## Direction
Rewrite the data below, replacing "particular element" with "specific item" everywhere it appears and keeping everything else the same.

Item-finding data:
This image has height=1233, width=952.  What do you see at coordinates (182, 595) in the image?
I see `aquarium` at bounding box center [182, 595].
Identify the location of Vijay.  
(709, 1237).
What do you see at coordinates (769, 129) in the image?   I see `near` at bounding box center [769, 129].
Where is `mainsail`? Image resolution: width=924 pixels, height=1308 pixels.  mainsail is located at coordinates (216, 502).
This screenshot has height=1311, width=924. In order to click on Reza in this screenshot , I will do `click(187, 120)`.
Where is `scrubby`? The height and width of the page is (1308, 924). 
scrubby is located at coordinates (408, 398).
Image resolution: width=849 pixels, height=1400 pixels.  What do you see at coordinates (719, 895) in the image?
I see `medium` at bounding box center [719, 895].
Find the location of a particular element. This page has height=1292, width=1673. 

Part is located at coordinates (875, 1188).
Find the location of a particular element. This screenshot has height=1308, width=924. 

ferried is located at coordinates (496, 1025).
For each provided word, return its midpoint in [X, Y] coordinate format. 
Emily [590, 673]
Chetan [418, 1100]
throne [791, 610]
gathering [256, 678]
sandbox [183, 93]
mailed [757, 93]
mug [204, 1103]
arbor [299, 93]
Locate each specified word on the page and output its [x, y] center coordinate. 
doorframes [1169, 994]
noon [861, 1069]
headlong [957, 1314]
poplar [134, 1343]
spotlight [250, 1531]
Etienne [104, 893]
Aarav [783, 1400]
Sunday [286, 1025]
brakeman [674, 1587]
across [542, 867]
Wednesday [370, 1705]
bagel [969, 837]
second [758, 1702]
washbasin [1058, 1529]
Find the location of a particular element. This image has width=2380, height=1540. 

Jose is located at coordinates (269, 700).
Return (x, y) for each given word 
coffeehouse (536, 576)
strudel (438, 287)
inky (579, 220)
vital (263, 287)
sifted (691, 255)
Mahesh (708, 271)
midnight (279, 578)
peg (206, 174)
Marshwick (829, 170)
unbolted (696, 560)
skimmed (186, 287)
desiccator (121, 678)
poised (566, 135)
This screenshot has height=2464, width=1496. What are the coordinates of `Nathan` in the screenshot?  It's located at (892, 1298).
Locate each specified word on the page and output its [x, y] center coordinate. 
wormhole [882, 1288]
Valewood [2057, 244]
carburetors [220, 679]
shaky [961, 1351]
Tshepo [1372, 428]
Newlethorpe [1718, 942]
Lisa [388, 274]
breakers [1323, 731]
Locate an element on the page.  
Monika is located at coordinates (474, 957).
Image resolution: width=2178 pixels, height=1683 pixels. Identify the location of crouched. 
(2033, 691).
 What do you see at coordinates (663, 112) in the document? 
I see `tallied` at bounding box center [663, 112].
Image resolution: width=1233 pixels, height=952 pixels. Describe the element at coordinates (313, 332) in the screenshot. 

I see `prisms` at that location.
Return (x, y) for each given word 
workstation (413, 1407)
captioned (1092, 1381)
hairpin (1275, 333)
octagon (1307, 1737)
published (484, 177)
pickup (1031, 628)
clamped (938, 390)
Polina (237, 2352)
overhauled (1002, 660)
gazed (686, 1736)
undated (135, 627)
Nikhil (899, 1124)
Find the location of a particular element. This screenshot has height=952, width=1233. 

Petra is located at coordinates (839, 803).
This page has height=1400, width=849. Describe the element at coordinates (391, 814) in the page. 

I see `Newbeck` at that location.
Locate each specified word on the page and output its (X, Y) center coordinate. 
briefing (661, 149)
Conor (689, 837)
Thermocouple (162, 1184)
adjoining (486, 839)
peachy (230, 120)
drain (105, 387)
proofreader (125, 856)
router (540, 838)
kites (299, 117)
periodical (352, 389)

## The output
This image has height=1233, width=952.  What do you see at coordinates (182, 595) in the image?
I see `aquarium` at bounding box center [182, 595].
Identify the location of Vijay.  
(709, 1237).
What do you see at coordinates (769, 129) in the image?   I see `near` at bounding box center [769, 129].
Where is `mainsail`? Image resolution: width=924 pixels, height=1308 pixels.  mainsail is located at coordinates (216, 502).
This screenshot has height=1311, width=924. In order to click on Reza in this screenshot , I will do `click(187, 120)`.
Where is `scrubby`? The height and width of the page is (1308, 924). 
scrubby is located at coordinates (408, 398).
Image resolution: width=849 pixels, height=1400 pixels.  What do you see at coordinates (719, 895) in the image?
I see `medium` at bounding box center [719, 895].
Find the location of a specific item. This page has height=1292, width=1673. 

Part is located at coordinates (875, 1188).
Find the location of a specific item. This screenshot has height=1308, width=924. 

ferried is located at coordinates (496, 1025).
For each provided word, return its midpoint in [X, Y] coordinate format. 
Emily [590, 673]
Chetan [418, 1100]
throne [791, 610]
gathering [256, 678]
sandbox [183, 93]
mailed [757, 93]
mug [204, 1103]
arbor [299, 93]
Locate each specified word on the page and output its [x, y] center coordinate. 
doorframes [1169, 994]
noon [861, 1069]
headlong [957, 1314]
poplar [134, 1343]
spotlight [250, 1531]
Etienne [104, 893]
Aarav [783, 1400]
Sunday [286, 1025]
brakeman [674, 1587]
across [542, 867]
Wednesday [370, 1705]
bagel [969, 837]
second [758, 1702]
washbasin [1058, 1529]
Find the location of a specific item. This image has width=2380, height=1540. 

Jose is located at coordinates (269, 700).
Return (x, y) for each given word 
coffeehouse (536, 576)
strudel (438, 287)
inky (579, 220)
vital (263, 287)
sifted (691, 255)
Mahesh (708, 271)
midnight (279, 578)
peg (206, 174)
Marshwick (829, 170)
unbolted (696, 560)
skimmed (186, 287)
desiccator (121, 678)
poised (566, 135)
This screenshot has height=2464, width=1496. What are the coordinates of `Nathan` in the screenshot?  It's located at (892, 1298).
Locate each specified word on the page and output its [x, y] center coordinate. 
wormhole [882, 1288]
Valewood [2057, 244]
carburetors [220, 679]
shaky [961, 1351]
Tshepo [1372, 428]
Newlethorpe [1718, 942]
Lisa [388, 274]
breakers [1323, 731]
Locate an element on the page.  
Monika is located at coordinates (474, 957).
Image resolution: width=2178 pixels, height=1683 pixels. Identify the location of crouched. 
(2033, 691).
 What do you see at coordinates (663, 112) in the document? 
I see `tallied` at bounding box center [663, 112].
Image resolution: width=1233 pixels, height=952 pixels. Describe the element at coordinates (313, 332) in the screenshot. 

I see `prisms` at that location.
Return (x, y) for each given word 
workstation (413, 1407)
captioned (1092, 1381)
hairpin (1275, 333)
octagon (1307, 1737)
published (484, 177)
pickup (1031, 628)
clamped (938, 390)
Polina (237, 2352)
overhauled (1002, 660)
gazed (686, 1736)
undated (135, 627)
Nikhil (899, 1124)
Find the location of a specific item. This screenshot has height=952, width=1233. 

Petra is located at coordinates (839, 803).
This page has height=1400, width=849. Describe the element at coordinates (391, 814) in the page. 

I see `Newbeck` at that location.
Locate each specified word on the page and output its (X, Y) center coordinate. 
briefing (661, 149)
Conor (689, 837)
Thermocouple (162, 1184)
adjoining (486, 839)
peachy (230, 120)
drain (105, 387)
proofreader (125, 856)
router (540, 838)
kites (299, 117)
periodical (352, 389)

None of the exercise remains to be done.